**DATASET CONTENT**:

■ ■ ■ ■

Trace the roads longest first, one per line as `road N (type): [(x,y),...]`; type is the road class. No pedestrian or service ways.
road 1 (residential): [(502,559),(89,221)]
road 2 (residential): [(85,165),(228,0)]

■ ■ ■ ■

**WHAT THE TASK ASKS**: Every line above should be output exactly as it stands.

**EXPECTED ANSWER**:
Trace the roads longest first, one per line as `road N (type): [(x,y),...]`; type is the road class. No pedestrian or service ways.
road 1 (residential): [(502,559),(89,221)]
road 2 (residential): [(85,165),(228,0)]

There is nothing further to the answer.